───── Data provided
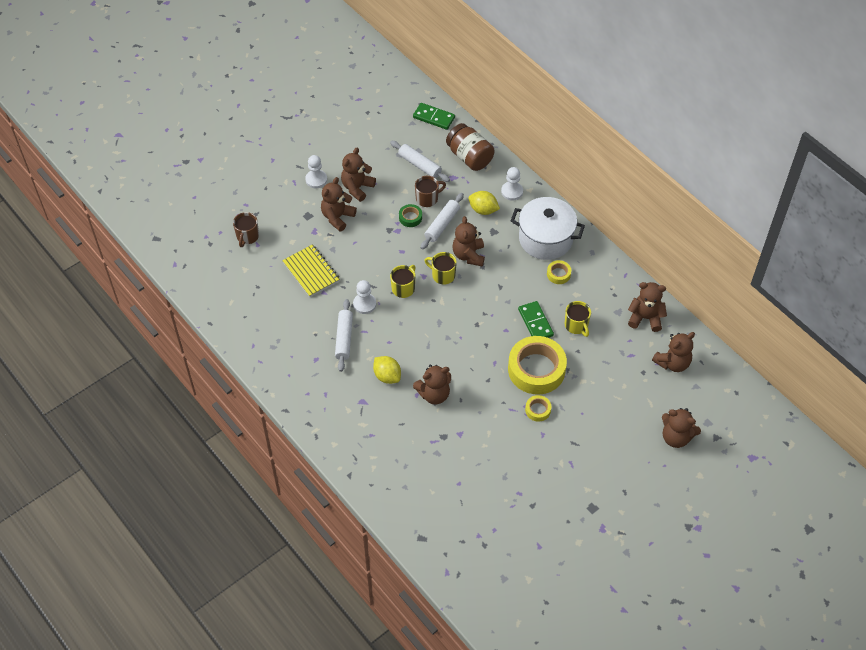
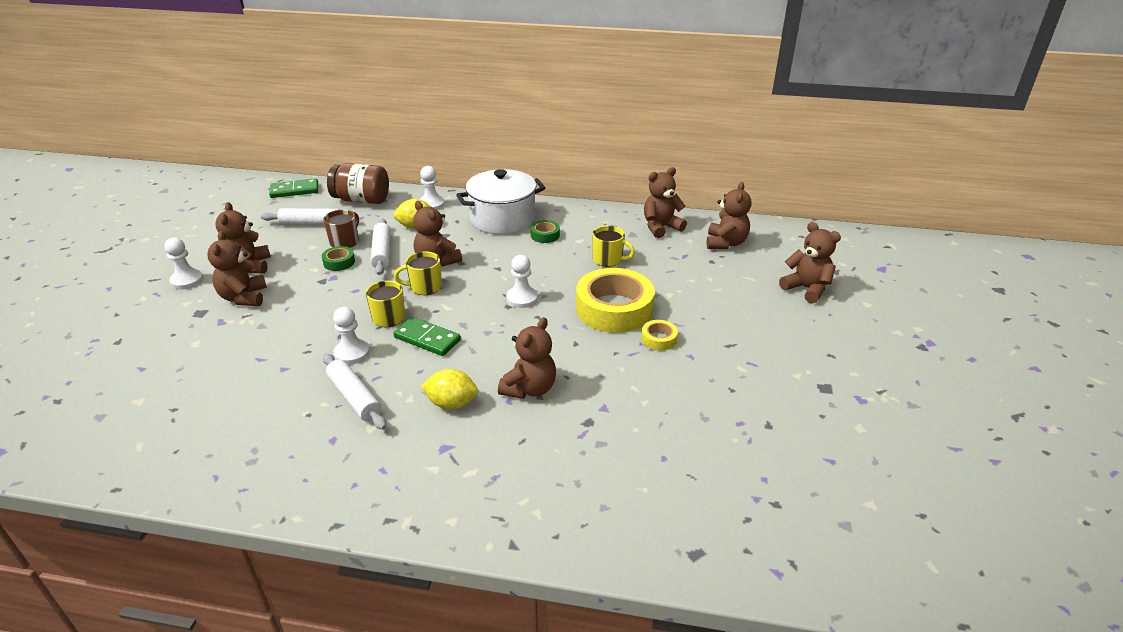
camera: 40 degrees left, 20 degrees down
(247, 236) = (119, 367): brown mug -> none
(311, 272) = (248, 358): yellow notebook -> none
(490, 323) = (522, 298): none -> white pawn
(535, 322) = (567, 276): green domino -> green domino (427, 339)
(558, 274) = (545, 235): yellow tape -> green tape
(676, 437) = (806, 289): brown teddy bear -> brown teddy bear turned 120 degrees counterclockwise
──────────
- _Exercise goal_
Exclude all images and restate the records above word for word.

- _Written answer_
camera: 40 degrees left, 20 degrees down
(247, 236) = (119, 367): brown mug -> none
(311, 272) = (248, 358): yellow notebook -> none
(490, 323) = (522, 298): none -> white pawn
(535, 322) = (567, 276): green domino -> green domino (427, 339)
(558, 274) = (545, 235): yellow tape -> green tape
(676, 437) = (806, 289): brown teddy bear -> brown teddy bear turned 120 degrees counterclockwise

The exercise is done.